Task to carry out:
The output should match, line for line, the records from the line containing "C3: 4700uF (0V, VA) -> 4700uF (0V, W3)" through the line containing "IC8: AND 74LS08", with every picture left out.

Collected data:
☆ ☆ ☆ ☆ ☆
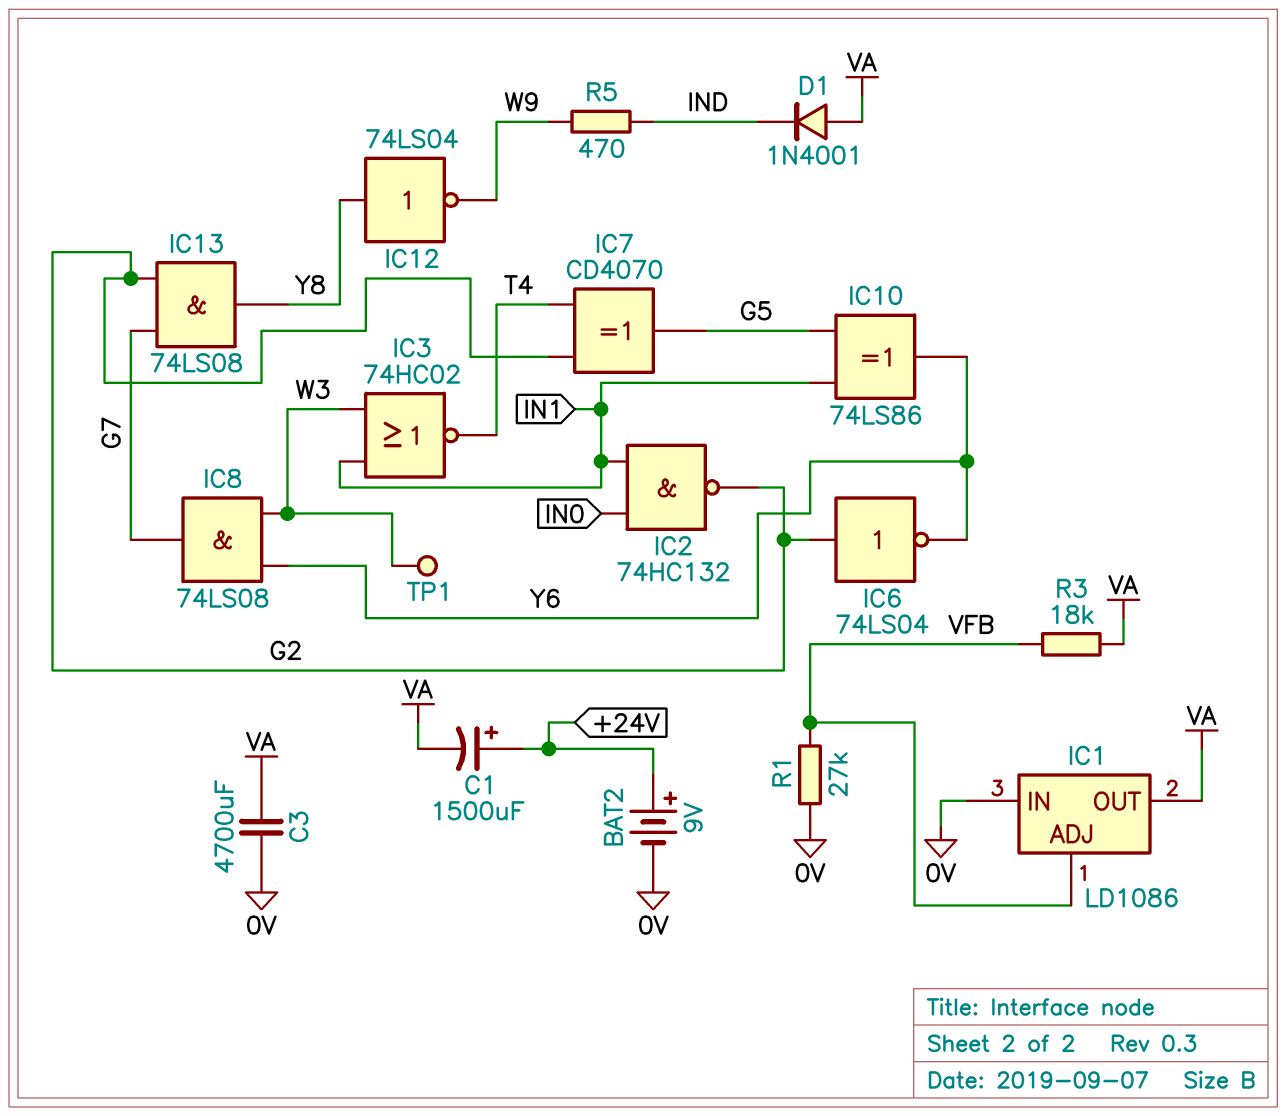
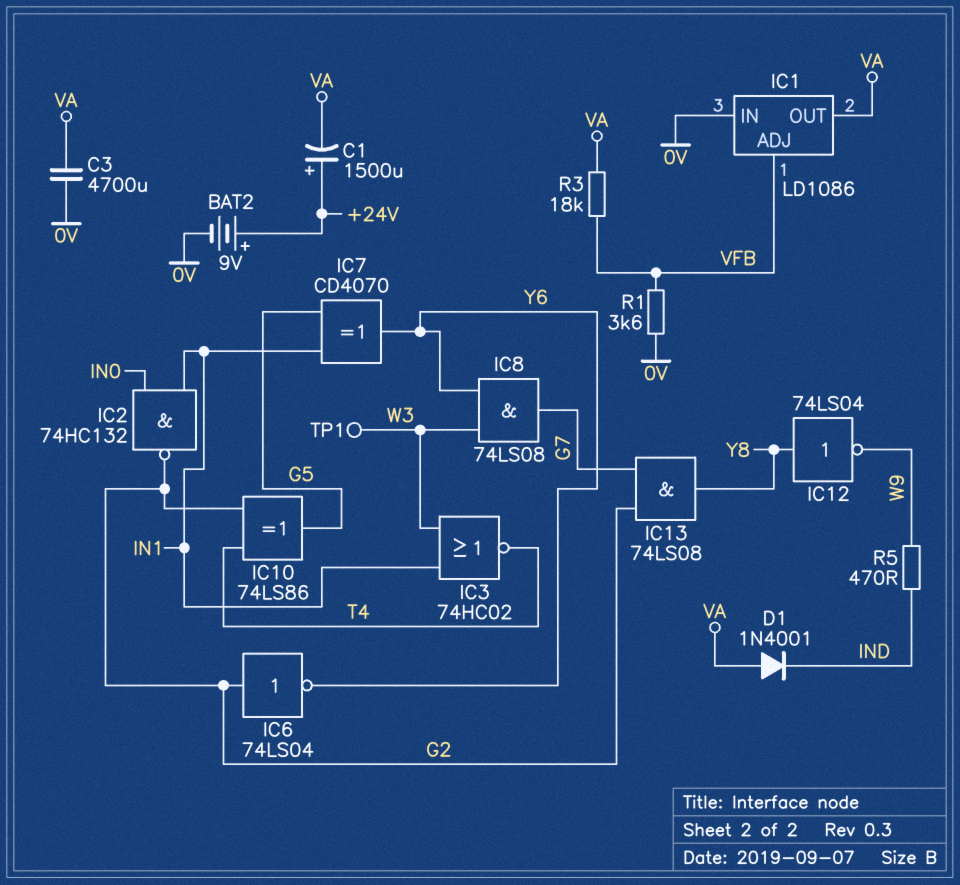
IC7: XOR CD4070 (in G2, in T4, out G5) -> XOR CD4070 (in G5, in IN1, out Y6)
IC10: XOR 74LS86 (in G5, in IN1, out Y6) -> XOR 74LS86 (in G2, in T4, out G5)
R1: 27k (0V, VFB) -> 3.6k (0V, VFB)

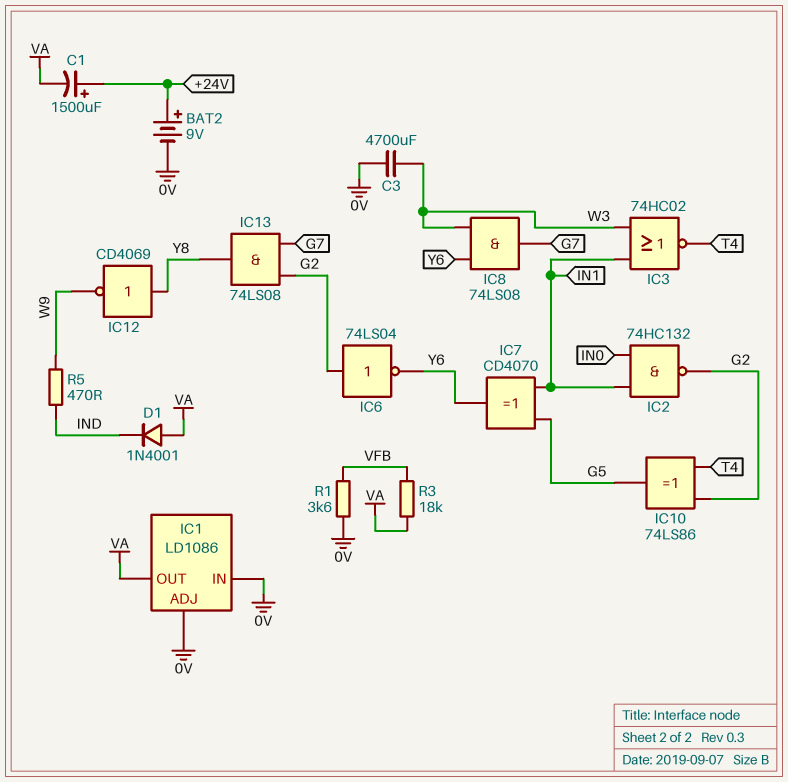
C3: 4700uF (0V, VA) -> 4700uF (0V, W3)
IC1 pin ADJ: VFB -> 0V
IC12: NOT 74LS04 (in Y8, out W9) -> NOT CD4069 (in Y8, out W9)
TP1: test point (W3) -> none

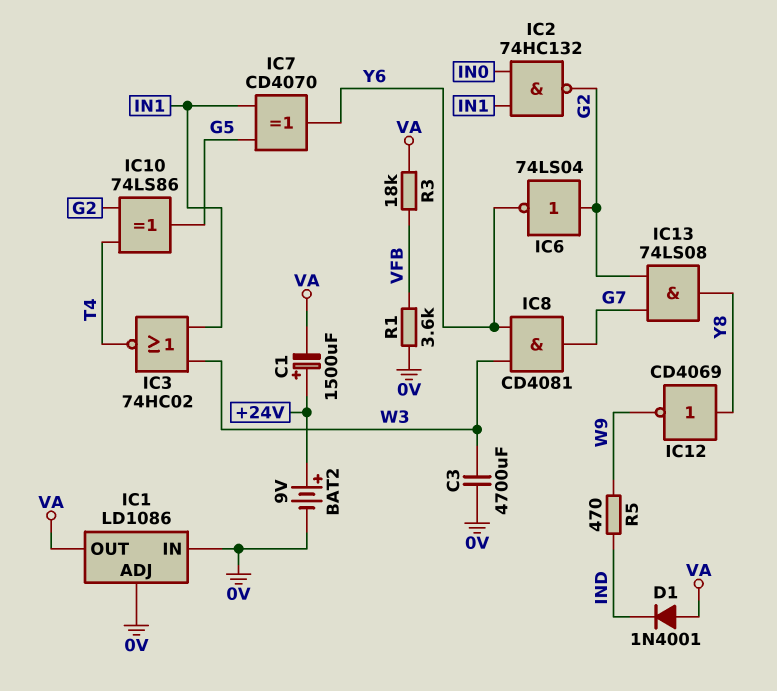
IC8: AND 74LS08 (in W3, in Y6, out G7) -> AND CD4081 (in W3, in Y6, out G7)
☆ ☆ ☆ ☆ ☆
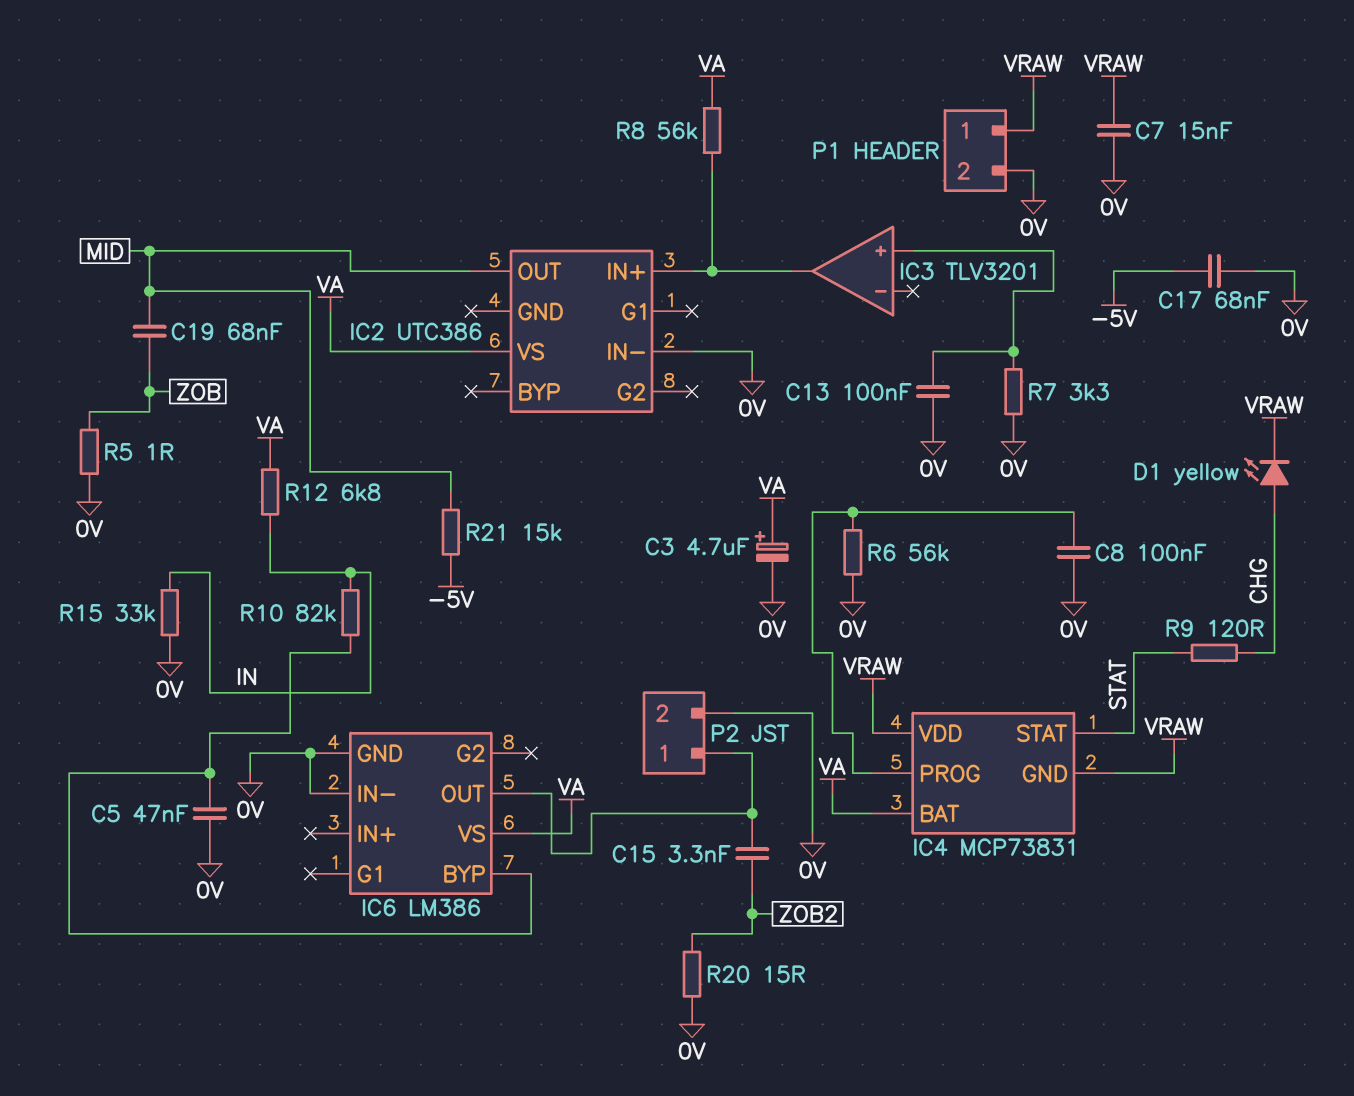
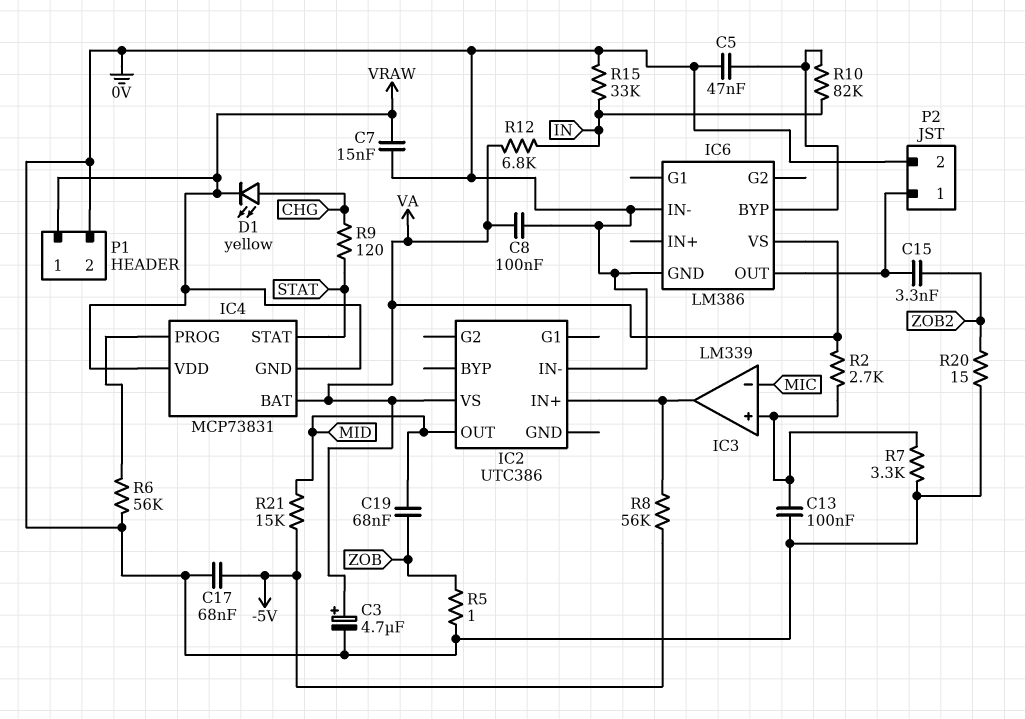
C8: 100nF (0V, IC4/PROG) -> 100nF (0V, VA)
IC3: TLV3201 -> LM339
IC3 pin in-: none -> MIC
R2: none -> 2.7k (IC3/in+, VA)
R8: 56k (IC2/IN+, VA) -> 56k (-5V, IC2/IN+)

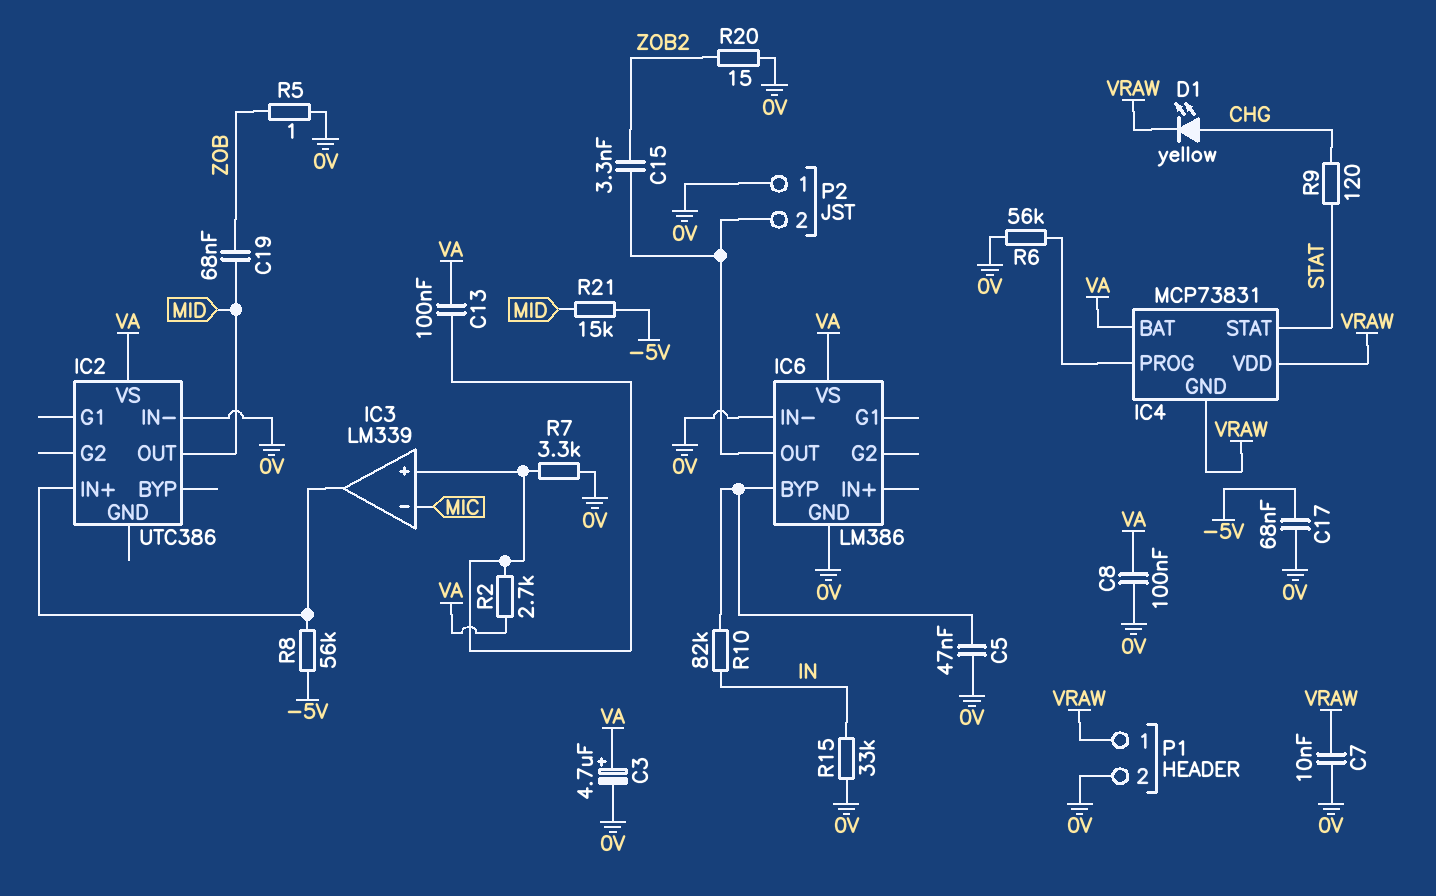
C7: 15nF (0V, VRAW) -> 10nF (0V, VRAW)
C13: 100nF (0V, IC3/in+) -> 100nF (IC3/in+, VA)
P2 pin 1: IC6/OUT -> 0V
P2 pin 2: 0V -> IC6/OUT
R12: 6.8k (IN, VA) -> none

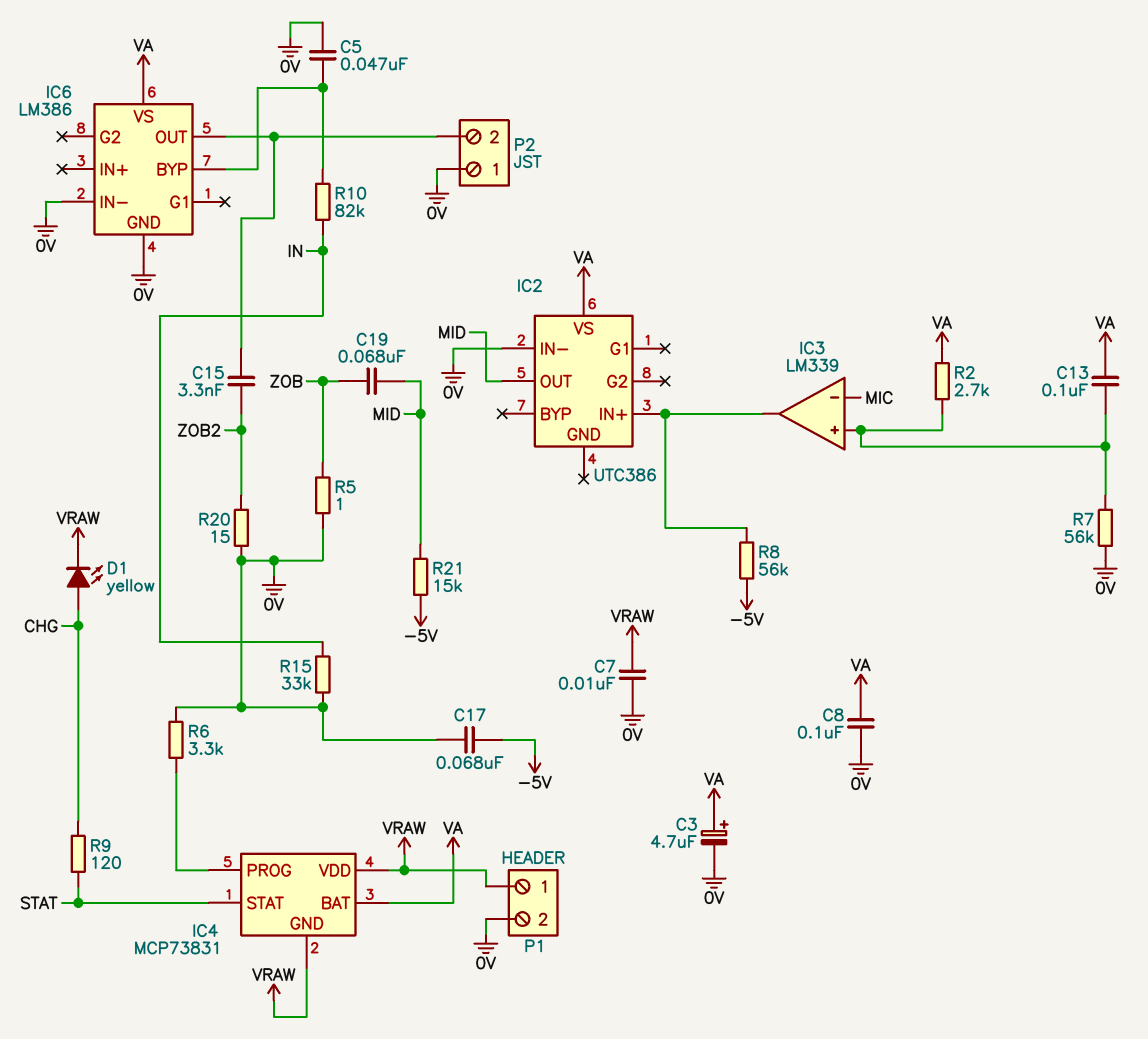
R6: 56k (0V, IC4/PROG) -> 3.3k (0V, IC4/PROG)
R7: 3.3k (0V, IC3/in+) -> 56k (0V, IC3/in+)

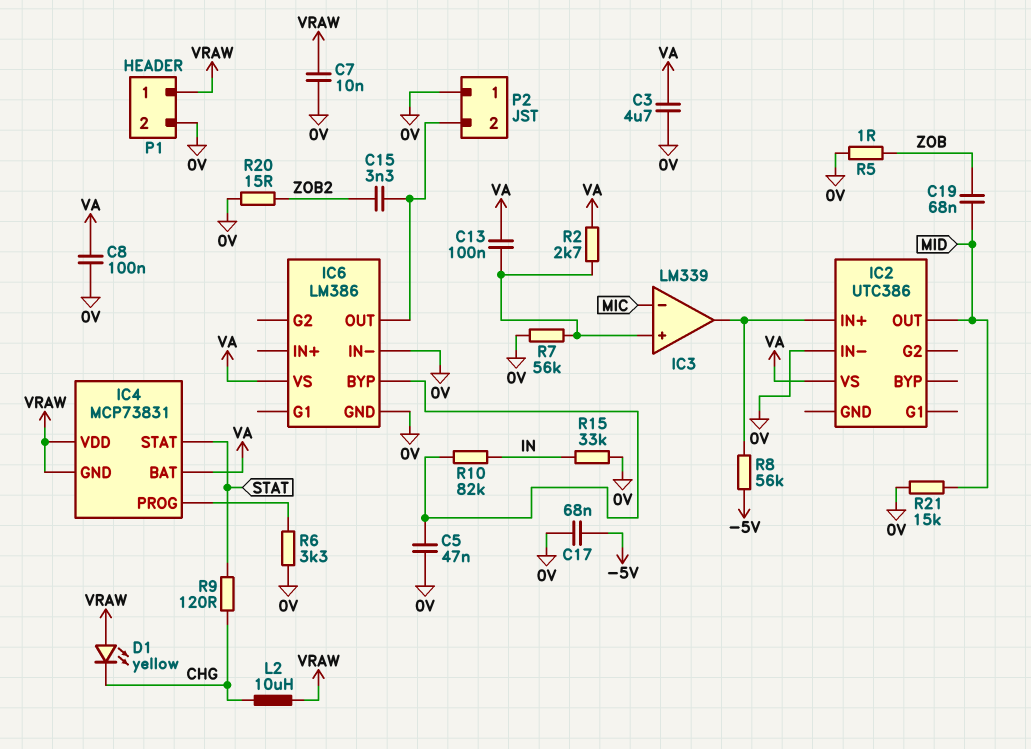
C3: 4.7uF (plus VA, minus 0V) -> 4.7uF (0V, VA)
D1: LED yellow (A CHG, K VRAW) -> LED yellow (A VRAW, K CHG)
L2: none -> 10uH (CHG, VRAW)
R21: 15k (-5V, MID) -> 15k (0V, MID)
☆ ☆ ☆ ☆ ☆
Solution:
C3: 4700uF (0V, VA) -> 4700uF (0V, W3)
IC1 pin ADJ: VFB -> 0V
IC12: NOT 74LS04 (in Y8, out W9) -> NOT CD4069 (in Y8, out W9)
TP1: test point (W3) -> none

IC8: AND 74LS08 (in W3, in Y6, out G7) -> AND CD4081 (in W3, in Y6, out G7)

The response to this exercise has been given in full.